EXERCISE:
Would you please repeat, word for word, only the lines from the one holding "purple arrow: (39, 31) -> (42, 72), moved" through the one holding "brown ellipse: (45, 78) -> (33, 206), moved" in the material below, without the pictures?

DATA TO EXAMINE:
=== Section Start ===

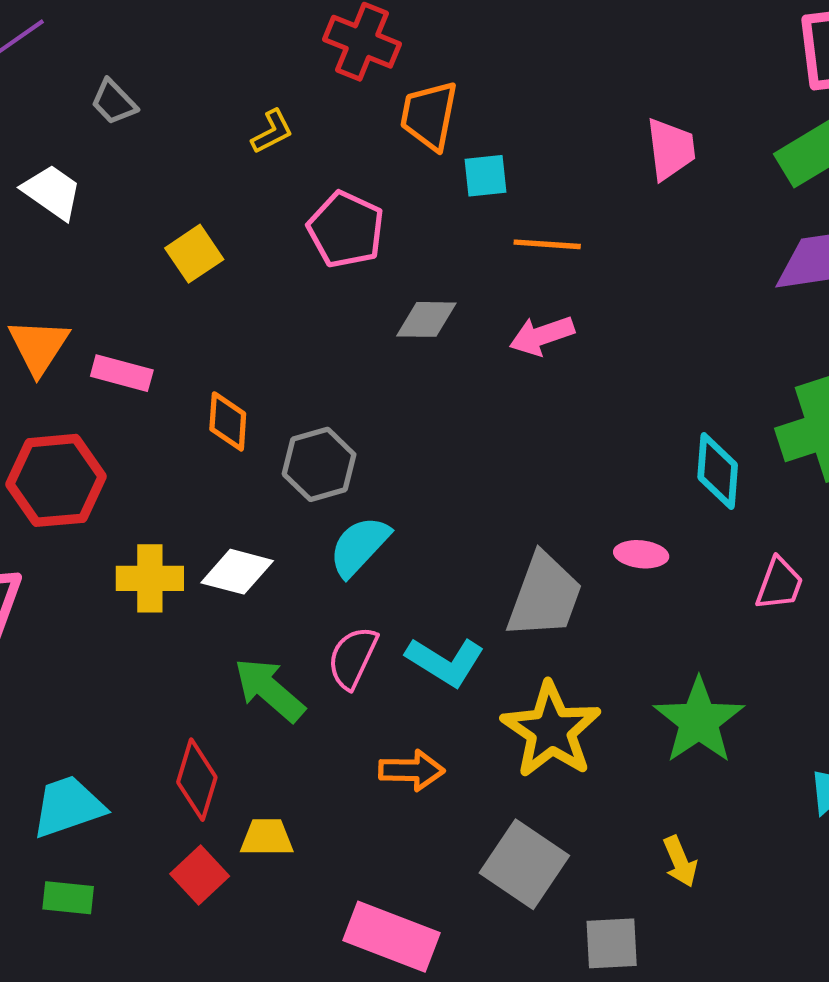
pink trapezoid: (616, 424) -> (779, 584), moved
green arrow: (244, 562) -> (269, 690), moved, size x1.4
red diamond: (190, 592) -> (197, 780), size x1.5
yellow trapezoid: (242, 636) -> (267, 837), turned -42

=== Section End ===
=== Section Start ===

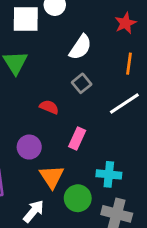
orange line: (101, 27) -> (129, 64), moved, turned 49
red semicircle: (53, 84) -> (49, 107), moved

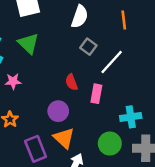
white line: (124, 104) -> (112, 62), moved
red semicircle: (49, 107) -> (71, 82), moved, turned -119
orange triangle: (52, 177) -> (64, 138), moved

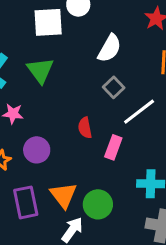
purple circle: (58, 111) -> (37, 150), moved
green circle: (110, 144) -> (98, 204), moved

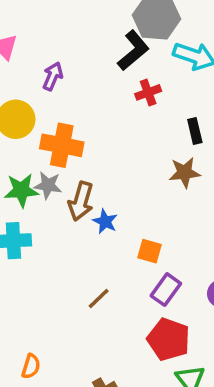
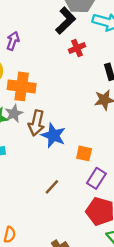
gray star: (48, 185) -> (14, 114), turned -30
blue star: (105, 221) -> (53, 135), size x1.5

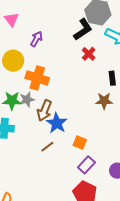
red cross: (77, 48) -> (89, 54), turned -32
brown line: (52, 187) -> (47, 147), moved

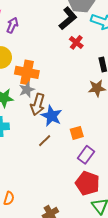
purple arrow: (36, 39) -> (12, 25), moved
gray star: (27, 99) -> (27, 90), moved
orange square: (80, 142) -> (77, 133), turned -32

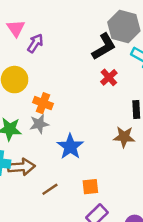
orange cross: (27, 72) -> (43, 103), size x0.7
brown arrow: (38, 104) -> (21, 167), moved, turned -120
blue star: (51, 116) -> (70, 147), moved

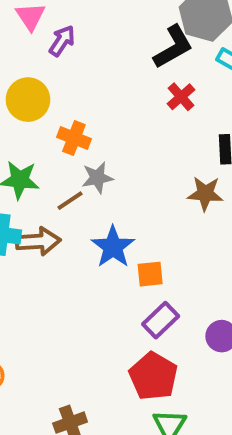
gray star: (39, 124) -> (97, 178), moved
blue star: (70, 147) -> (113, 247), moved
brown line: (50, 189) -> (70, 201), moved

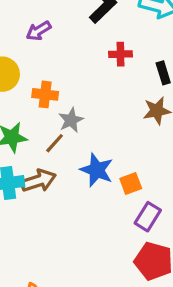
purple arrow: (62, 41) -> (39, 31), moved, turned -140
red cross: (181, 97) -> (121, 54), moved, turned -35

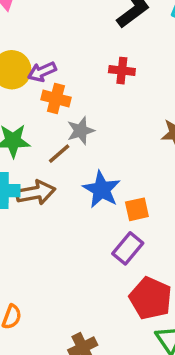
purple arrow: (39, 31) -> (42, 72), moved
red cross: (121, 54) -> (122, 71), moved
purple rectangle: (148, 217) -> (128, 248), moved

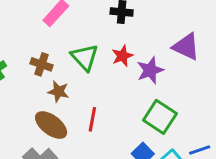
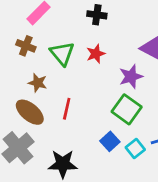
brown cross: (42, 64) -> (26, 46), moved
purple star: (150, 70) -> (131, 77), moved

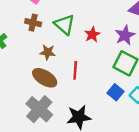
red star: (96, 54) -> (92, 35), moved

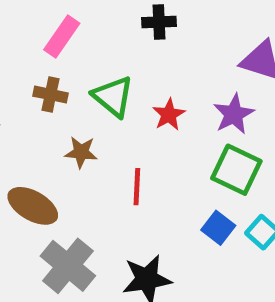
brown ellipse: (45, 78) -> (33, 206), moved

=== Section End ===

RESULT FOR THIS EXERCISE:
purple arrow: (39, 31) -> (42, 72), moved
red cross: (121, 54) -> (122, 71), moved
purple rectangle: (148, 217) -> (128, 248), moved

brown cross: (42, 64) -> (26, 46), moved
purple star: (150, 70) -> (131, 77), moved

red star: (96, 54) -> (92, 35), moved

brown ellipse: (45, 78) -> (33, 206), moved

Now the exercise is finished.